Data excerpts:
------------------------------------------------------------
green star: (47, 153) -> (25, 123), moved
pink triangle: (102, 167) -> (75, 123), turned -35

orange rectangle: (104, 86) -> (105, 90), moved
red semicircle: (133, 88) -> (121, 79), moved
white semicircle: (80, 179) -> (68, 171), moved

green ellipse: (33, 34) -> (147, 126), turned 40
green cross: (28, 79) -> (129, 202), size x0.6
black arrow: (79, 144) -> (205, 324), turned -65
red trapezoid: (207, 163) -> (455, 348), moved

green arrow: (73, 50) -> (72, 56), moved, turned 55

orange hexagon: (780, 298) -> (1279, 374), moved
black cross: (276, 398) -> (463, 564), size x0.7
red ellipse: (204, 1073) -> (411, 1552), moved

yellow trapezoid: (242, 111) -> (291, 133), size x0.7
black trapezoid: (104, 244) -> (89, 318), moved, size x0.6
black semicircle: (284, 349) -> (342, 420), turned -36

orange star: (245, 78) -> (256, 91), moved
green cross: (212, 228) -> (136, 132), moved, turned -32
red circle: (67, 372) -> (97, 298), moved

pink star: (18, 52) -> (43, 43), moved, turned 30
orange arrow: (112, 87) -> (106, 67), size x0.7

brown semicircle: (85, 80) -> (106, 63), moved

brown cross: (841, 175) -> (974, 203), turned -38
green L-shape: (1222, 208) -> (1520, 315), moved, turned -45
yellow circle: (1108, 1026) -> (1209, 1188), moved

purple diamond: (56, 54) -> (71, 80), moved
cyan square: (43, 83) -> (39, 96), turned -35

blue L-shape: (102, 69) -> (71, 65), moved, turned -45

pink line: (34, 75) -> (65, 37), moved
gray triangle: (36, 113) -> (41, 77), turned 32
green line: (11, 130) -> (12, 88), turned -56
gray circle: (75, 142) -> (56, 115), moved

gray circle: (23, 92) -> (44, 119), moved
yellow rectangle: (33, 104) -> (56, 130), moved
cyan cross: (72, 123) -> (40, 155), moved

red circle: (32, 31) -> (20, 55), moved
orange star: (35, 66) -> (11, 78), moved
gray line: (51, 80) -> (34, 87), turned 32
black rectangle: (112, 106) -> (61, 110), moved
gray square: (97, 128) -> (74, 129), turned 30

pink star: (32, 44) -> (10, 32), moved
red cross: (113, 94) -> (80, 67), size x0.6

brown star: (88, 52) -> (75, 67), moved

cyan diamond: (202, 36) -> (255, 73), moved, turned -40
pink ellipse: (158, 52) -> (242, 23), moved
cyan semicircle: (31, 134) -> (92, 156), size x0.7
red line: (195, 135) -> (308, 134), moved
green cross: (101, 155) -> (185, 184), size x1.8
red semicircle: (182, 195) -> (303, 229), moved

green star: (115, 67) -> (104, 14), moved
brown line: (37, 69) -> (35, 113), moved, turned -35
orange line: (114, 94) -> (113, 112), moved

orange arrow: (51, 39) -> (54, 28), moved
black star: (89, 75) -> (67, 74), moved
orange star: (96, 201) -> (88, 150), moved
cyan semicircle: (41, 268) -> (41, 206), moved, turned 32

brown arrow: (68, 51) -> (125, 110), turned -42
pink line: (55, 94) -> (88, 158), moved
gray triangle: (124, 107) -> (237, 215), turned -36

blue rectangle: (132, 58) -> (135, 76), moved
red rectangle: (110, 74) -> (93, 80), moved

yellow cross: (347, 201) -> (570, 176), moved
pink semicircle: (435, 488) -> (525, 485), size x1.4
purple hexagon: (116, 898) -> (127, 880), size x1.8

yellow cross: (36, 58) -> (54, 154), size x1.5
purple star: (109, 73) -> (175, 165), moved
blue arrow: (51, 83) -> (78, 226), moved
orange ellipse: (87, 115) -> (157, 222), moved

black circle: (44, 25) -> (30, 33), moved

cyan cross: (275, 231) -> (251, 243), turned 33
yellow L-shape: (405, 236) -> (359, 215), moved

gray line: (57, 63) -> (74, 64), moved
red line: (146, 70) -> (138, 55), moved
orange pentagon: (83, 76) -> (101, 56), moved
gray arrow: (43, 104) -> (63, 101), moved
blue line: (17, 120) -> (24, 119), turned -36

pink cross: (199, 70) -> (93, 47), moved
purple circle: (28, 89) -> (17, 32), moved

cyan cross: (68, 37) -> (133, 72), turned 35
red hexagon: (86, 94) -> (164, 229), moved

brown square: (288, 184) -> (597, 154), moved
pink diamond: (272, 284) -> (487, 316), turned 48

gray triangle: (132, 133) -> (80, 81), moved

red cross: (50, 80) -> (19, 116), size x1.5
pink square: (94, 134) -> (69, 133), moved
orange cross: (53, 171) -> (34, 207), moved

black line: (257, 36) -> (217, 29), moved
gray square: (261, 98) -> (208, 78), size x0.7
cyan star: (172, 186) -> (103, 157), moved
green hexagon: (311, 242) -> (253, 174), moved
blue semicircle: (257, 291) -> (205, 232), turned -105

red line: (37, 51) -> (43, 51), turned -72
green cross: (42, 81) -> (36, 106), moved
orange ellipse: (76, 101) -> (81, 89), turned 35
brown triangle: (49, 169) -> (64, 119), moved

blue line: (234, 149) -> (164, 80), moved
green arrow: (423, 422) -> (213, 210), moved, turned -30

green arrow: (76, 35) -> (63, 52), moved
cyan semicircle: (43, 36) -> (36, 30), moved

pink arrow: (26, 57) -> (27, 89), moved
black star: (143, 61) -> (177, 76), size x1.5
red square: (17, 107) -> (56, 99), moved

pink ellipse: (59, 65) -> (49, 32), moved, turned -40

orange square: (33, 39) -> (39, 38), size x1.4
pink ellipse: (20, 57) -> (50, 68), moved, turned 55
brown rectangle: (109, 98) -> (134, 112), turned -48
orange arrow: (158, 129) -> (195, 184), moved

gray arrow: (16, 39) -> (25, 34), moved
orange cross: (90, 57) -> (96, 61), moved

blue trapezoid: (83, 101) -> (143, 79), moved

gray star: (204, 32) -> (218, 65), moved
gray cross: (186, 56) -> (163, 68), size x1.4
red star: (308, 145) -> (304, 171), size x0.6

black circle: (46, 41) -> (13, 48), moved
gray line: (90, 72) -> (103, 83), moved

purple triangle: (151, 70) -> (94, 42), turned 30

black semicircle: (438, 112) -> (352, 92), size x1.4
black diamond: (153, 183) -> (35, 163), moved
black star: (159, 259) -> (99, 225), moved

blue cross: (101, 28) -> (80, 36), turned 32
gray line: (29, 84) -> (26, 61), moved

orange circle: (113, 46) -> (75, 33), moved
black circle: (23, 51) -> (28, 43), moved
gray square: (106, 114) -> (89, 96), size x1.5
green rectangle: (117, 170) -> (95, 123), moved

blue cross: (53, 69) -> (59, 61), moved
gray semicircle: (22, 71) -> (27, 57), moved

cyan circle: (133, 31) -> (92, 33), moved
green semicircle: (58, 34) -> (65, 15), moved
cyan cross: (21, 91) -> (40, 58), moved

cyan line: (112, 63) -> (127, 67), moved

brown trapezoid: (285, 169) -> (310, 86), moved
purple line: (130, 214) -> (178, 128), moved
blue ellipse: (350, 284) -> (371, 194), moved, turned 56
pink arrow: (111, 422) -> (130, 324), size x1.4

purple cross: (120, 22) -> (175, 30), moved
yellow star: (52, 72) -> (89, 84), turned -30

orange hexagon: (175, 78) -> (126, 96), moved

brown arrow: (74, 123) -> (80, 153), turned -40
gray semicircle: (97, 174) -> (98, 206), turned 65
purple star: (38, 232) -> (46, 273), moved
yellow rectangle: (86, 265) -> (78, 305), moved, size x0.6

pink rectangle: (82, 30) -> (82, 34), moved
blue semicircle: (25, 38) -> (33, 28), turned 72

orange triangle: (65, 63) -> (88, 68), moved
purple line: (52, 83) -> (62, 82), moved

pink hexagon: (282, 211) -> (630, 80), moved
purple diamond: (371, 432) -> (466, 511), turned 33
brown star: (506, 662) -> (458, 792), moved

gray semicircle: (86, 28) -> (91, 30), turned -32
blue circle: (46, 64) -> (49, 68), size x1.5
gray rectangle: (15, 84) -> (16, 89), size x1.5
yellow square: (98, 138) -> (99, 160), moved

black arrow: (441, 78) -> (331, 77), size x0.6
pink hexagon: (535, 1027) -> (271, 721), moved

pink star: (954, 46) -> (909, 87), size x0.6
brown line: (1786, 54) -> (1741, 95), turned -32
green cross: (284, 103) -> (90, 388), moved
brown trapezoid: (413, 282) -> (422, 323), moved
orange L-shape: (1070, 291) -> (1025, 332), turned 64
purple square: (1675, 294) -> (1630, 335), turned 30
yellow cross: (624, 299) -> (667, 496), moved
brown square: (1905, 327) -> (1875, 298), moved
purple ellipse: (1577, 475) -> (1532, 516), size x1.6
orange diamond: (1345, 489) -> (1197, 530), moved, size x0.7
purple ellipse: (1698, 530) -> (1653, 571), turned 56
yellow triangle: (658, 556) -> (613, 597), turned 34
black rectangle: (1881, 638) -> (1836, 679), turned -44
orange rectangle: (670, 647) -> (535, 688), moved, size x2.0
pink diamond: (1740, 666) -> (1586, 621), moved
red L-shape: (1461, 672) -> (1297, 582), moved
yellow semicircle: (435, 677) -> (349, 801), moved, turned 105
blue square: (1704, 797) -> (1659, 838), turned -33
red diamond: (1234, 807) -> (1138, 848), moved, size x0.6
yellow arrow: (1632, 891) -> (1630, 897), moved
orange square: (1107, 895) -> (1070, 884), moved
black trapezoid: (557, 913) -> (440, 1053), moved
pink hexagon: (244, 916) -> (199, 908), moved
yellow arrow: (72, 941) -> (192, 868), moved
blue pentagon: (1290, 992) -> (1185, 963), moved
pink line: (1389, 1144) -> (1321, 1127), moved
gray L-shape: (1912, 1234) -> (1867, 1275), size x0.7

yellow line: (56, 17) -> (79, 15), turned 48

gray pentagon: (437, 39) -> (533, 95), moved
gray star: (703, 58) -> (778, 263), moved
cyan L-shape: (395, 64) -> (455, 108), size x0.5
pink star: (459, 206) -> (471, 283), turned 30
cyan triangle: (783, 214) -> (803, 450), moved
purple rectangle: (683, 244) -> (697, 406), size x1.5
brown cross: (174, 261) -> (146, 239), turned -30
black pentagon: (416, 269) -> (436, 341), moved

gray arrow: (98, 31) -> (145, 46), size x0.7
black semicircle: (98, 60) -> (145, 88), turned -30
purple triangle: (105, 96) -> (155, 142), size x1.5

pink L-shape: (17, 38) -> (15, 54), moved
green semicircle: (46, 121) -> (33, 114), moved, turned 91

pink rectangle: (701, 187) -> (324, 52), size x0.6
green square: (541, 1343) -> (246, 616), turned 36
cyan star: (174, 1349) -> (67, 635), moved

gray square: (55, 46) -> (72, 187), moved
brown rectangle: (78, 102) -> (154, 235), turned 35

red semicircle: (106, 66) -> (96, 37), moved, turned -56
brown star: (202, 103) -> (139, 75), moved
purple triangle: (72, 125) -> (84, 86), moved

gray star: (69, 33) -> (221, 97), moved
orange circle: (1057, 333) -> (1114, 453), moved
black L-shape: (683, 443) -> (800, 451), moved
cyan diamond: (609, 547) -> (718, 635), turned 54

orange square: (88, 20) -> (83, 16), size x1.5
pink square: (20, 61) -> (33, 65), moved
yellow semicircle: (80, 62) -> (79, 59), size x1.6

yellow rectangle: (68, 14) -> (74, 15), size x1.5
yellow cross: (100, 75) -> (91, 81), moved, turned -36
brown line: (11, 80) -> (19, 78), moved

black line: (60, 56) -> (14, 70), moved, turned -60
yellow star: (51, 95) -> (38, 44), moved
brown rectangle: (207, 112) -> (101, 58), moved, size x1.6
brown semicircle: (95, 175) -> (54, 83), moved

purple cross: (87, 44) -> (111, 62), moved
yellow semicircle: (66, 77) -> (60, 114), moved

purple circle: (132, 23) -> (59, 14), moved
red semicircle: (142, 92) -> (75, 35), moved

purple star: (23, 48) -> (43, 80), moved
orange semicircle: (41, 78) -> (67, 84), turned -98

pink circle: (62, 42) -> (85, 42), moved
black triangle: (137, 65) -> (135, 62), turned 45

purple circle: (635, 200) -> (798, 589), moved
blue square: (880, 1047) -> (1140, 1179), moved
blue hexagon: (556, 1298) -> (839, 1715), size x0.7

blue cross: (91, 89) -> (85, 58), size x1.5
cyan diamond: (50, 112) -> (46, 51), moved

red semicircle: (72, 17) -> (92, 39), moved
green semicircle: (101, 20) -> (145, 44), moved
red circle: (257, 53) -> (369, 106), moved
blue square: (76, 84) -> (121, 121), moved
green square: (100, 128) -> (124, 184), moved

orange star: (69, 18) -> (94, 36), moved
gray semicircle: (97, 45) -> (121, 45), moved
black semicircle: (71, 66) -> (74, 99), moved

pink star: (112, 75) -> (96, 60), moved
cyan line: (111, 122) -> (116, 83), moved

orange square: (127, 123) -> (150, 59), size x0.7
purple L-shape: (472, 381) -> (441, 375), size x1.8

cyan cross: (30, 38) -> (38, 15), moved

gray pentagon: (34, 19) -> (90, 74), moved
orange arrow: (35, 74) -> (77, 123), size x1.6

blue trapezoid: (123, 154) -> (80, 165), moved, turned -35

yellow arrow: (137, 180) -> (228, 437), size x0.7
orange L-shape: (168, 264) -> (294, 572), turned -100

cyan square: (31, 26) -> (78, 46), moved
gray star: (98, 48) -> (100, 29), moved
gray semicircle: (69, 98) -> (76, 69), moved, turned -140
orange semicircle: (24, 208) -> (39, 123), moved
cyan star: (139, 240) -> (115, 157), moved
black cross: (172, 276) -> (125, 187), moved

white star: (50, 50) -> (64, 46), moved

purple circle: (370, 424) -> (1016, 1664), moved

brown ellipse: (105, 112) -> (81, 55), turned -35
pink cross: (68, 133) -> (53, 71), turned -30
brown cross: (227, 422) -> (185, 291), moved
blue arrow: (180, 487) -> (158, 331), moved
------------------------------------------------------------
Work task: Referring to the material above, set down exactly the lines between the line with "gray rectangle: (15, 84)" and the line with "black trapezoid: (557, 913)", inclusive, and no other lines.

Written response:
gray rectangle: (15, 84) -> (16, 89), size x1.5
yellow square: (98, 138) -> (99, 160), moved

black arrow: (441, 78) -> (331, 77), size x0.6
pink hexagon: (535, 1027) -> (271, 721), moved

pink star: (954, 46) -> (909, 87), size x0.6
brown line: (1786, 54) -> (1741, 95), turned -32
green cross: (284, 103) -> (90, 388), moved
brown trapezoid: (413, 282) -> (422, 323), moved
orange L-shape: (1070, 291) -> (1025, 332), turned 64
purple square: (1675, 294) -> (1630, 335), turned 30
yellow cross: (624, 299) -> (667, 496), moved
brown square: (1905, 327) -> (1875, 298), moved
purple ellipse: (1577, 475) -> (1532, 516), size x1.6
orange diamond: (1345, 489) -> (1197, 530), moved, size x0.7
purple ellipse: (1698, 530) -> (1653, 571), turned 56
yellow triangle: (658, 556) -> (613, 597), turned 34
black rectangle: (1881, 638) -> (1836, 679), turned -44
orange rectangle: (670, 647) -> (535, 688), moved, size x2.0
pink diamond: (1740, 666) -> (1586, 621), moved
red L-shape: (1461, 672) -> (1297, 582), moved
yellow semicircle: (435, 677) -> (349, 801), moved, turned 105
blue square: (1704, 797) -> (1659, 838), turned -33
red diamond: (1234, 807) -> (1138, 848), moved, size x0.6
yellow arrow: (1632, 891) -> (1630, 897), moved
orange square: (1107, 895) -> (1070, 884), moved
black trapezoid: (557, 913) -> (440, 1053), moved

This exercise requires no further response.